The task: For the records below, reproduce exactly the line that contains "BT102: 4.5V (plus" and all subsequent lines, with nothing left out and nothing added.

Provided records:
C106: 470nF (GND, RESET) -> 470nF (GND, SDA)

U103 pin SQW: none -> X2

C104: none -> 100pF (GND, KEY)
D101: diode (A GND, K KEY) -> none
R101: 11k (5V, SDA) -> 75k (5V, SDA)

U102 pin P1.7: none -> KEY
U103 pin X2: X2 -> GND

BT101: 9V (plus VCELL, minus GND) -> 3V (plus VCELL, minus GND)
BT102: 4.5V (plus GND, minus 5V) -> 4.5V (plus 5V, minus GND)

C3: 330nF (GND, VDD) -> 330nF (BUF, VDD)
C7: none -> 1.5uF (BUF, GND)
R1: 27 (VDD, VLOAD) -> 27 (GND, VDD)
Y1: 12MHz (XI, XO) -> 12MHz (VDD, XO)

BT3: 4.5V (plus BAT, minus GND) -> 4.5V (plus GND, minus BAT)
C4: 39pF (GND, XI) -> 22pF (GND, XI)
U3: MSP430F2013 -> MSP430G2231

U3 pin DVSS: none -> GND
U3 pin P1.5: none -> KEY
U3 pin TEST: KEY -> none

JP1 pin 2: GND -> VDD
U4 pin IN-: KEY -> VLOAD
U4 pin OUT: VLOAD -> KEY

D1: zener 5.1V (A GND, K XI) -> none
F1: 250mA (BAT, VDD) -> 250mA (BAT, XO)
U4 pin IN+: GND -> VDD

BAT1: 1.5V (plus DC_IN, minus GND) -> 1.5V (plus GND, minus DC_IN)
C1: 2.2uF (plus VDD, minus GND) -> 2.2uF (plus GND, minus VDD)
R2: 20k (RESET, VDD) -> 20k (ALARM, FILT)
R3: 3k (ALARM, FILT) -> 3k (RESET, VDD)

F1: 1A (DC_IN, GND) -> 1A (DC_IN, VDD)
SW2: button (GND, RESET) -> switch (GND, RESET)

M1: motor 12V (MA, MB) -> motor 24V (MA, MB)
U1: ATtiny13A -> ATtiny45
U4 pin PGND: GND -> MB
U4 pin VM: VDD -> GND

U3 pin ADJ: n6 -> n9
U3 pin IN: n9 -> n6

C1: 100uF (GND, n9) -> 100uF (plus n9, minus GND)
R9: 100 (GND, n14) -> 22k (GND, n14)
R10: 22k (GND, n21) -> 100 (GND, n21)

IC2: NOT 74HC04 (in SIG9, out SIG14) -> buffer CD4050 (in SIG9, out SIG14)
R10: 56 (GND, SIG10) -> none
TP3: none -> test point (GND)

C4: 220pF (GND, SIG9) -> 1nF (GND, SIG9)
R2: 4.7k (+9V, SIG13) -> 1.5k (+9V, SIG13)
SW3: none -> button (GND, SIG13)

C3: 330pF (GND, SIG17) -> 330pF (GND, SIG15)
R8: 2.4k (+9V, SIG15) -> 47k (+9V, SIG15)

Answer section:
BT102: 4.5V (plus GND, minus 5V) -> 4.5V (plus 5V, minus GND)

C3: 330nF (GND, VDD) -> 330nF (BUF, VDD)
C7: none -> 1.5uF (BUF, GND)
R1: 27 (VDD, VLOAD) -> 27 (GND, VDD)
Y1: 12MHz (XI, XO) -> 12MHz (VDD, XO)

BT3: 4.5V (plus BAT, minus GND) -> 4.5V (plus GND, minus BAT)
C4: 39pF (GND, XI) -> 22pF (GND, XI)
U3: MSP430F2013 -> MSP430G2231

U3 pin DVSS: none -> GND
U3 pin P1.5: none -> KEY
U3 pin TEST: KEY -> none

JP1 pin 2: GND -> VDD
U4 pin IN-: KEY -> VLOAD
U4 pin OUT: VLOAD -> KEY

D1: zener 5.1V (A GND, K XI) -> none
F1: 250mA (BAT, VDD) -> 250mA (BAT, XO)
U4 pin IN+: GND -> VDD

BAT1: 1.5V (plus DC_IN, minus GND) -> 1.5V (plus GND, minus DC_IN)
C1: 2.2uF (plus VDD, minus GND) -> 2.2uF (plus GND, minus VDD)
R2: 20k (RESET, VDD) -> 20k (ALARM, FILT)
R3: 3k (ALARM, FILT) -> 3k (RESET, VDD)

F1: 1A (DC_IN, GND) -> 1A (DC_IN, VDD)
SW2: button (GND, RESET) -> switch (GND, RESET)

M1: motor 12V (MA, MB) -> motor 24V (MA, MB)
U1: ATtiny13A -> ATtiny45
U4 pin PGND: GND -> MB
U4 pin VM: VDD -> GND

U3 pin ADJ: n6 -> n9
U3 pin IN: n9 -> n6

C1: 100uF (GND, n9) -> 100uF (plus n9, minus GND)
R9: 100 (GND, n14) -> 22k (GND, n14)
R10: 22k (GND, n21) -> 100 (GND, n21)

IC2: NOT 74HC04 (in SIG9, out SIG14) -> buffer CD4050 (in SIG9, out SIG14)
R10: 56 (GND, SIG10) -> none
TP3: none -> test point (GND)

C4: 220pF (GND, SIG9) -> 1nF (GND, SIG9)
R2: 4.7k (+9V, SIG13) -> 1.5k (+9V, SIG13)
SW3: none -> button (GND, SIG13)

C3: 330pF (GND, SIG17) -> 330pF (GND, SIG15)
R8: 2.4k (+9V, SIG15) -> 47k (+9V, SIG15)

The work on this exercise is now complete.